◆ ASSIGNMENT
Restate the whole listing below word for word and keep the images out.

◆ DATA SEGMENT
******
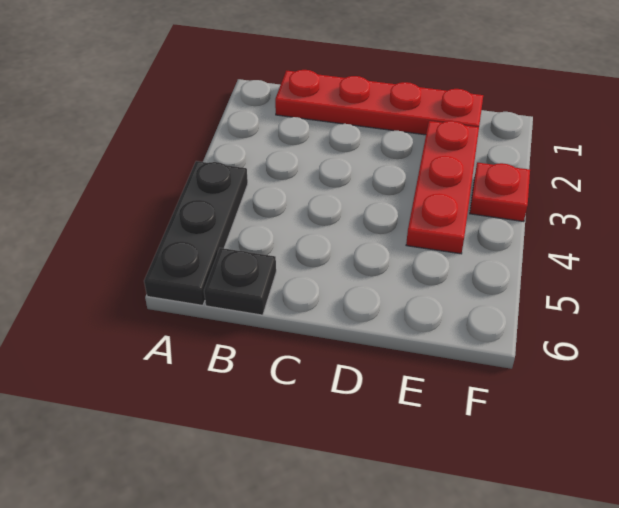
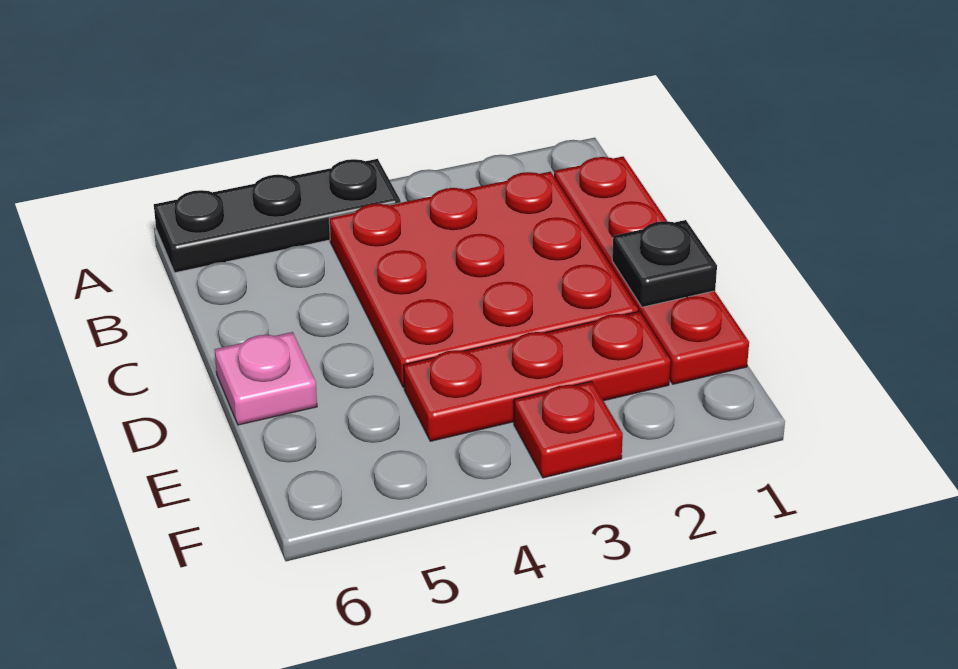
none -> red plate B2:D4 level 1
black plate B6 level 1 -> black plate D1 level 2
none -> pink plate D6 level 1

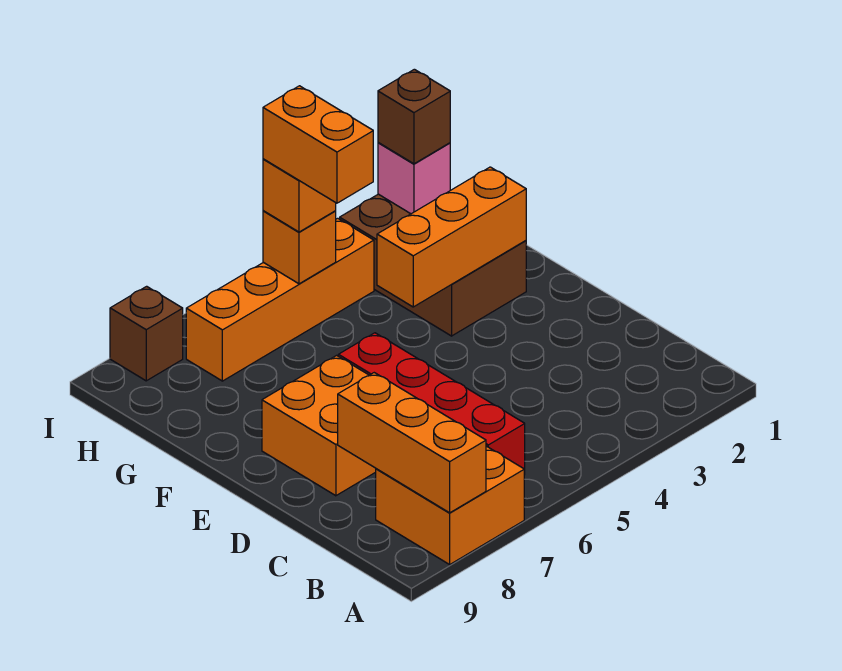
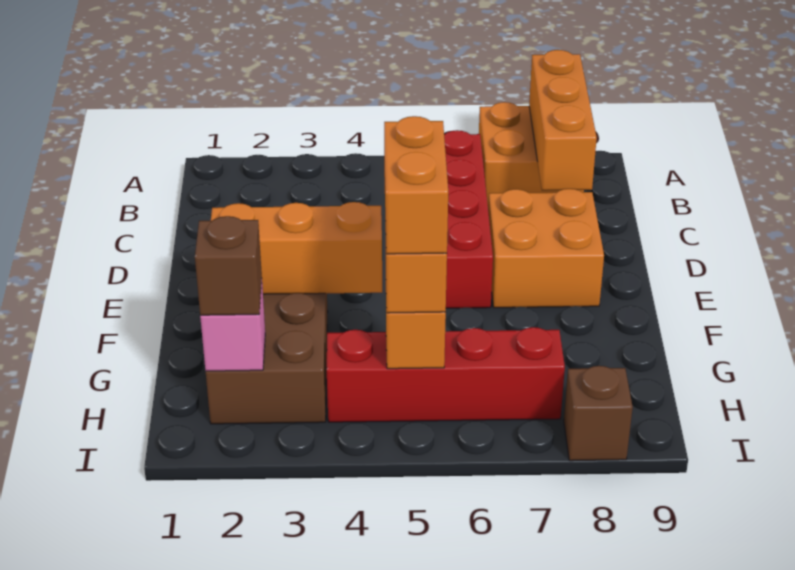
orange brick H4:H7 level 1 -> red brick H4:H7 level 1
******
◆ EXPECTED ANSWER
none -> red plate B2:D4 level 1
black plate B6 level 1 -> black plate D1 level 2
none -> pink plate D6 level 1

orange brick H4:H7 level 1 -> red brick H4:H7 level 1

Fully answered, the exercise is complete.